> [EXCERPTED RECORDS]:
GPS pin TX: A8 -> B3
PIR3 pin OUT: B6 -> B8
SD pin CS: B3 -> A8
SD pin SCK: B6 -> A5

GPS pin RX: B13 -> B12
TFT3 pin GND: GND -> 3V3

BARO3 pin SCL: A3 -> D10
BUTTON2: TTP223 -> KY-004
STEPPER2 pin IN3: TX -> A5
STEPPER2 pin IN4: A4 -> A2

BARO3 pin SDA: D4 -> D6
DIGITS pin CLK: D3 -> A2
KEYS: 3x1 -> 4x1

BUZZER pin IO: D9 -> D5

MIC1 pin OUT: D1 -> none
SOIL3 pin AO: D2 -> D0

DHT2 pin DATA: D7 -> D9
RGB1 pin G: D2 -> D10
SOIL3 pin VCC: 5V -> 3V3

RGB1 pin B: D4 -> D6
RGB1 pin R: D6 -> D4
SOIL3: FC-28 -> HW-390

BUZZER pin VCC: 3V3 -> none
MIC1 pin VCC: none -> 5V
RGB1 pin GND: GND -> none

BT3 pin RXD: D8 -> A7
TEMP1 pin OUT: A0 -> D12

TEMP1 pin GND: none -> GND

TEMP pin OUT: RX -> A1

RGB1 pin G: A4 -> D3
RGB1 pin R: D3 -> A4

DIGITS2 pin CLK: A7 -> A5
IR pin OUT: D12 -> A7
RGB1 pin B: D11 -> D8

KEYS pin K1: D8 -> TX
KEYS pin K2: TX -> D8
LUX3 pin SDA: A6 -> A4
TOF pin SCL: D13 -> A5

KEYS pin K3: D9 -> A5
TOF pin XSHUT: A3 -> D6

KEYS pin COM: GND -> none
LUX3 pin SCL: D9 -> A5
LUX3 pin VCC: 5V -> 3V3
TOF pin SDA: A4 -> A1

> [EXERCISE OBJECTIVE]:
Filter the entries above and keep only the lines with the word "KEYS".

> [YOUR SOLUTION]:
KEYS: 3x1 -> 4x1
KEYS pin K1: D8 -> TX
KEYS pin K2: TX -> D8
KEYS pin K3: D9 -> A5
KEYS pin COM: GND -> none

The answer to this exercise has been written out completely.